Data supplied

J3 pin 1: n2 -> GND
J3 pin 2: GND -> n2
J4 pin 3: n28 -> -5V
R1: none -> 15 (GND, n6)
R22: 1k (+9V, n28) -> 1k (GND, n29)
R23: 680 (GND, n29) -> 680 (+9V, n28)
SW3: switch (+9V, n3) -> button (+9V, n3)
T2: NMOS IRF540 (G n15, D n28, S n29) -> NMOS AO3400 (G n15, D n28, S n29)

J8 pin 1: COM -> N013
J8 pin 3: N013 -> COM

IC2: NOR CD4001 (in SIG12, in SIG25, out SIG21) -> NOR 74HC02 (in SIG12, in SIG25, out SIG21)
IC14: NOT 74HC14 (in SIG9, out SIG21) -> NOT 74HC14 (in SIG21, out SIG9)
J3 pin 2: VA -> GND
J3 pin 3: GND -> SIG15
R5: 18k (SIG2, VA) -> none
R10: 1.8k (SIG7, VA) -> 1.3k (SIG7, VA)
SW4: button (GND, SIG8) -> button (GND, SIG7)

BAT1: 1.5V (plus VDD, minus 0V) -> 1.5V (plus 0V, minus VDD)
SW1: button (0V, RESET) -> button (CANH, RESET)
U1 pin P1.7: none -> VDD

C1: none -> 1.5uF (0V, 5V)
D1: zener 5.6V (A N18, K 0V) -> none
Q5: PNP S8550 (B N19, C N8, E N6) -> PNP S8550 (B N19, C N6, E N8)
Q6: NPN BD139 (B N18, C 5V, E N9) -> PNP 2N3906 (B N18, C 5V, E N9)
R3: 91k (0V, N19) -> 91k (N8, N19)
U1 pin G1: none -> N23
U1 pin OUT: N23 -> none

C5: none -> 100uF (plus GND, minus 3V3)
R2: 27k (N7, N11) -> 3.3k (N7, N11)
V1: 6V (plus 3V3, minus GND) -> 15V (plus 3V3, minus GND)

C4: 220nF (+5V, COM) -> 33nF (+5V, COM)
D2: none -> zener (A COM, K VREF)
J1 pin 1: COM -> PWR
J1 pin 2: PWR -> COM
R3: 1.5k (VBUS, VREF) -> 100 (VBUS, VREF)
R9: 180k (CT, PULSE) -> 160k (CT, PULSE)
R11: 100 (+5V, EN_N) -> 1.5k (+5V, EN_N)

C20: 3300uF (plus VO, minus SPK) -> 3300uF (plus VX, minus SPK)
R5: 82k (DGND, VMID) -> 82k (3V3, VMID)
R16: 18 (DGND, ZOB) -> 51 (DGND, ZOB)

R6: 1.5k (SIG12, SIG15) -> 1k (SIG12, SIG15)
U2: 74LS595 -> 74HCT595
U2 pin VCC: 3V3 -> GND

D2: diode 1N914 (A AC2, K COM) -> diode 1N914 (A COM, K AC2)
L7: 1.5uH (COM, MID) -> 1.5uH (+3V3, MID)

Exercise goal
Given the data above, transcribe exactly the lines from the one containing "R10: 1.8k (SIG7, VA) -> 1.3k (SIG7, VA)" down to the one containing "R3: 91k (0V, N19) -> 91k (N8, N19)", and no others.

Answer space
R10: 1.8k (SIG7, VA) -> 1.3k (SIG7, VA)
SW4: button (GND, SIG8) -> button (GND, SIG7)

BAT1: 1.5V (plus VDD, minus 0V) -> 1.5V (plus 0V, minus VDD)
SW1: button (0V, RESET) -> button (CANH, RESET)
U1 pin P1.7: none -> VDD

C1: none -> 1.5uF (0V, 5V)
D1: zener 5.6V (A N18, K 0V) -> none
Q5: PNP S8550 (B N19, C N8, E N6) -> PNP S8550 (B N19, C N6, E N8)
Q6: NPN BD139 (B N18, C 5V, E N9) -> PNP 2N3906 (B N18, C 5V, E N9)
R3: 91k (0V, N19) -> 91k (N8, N19)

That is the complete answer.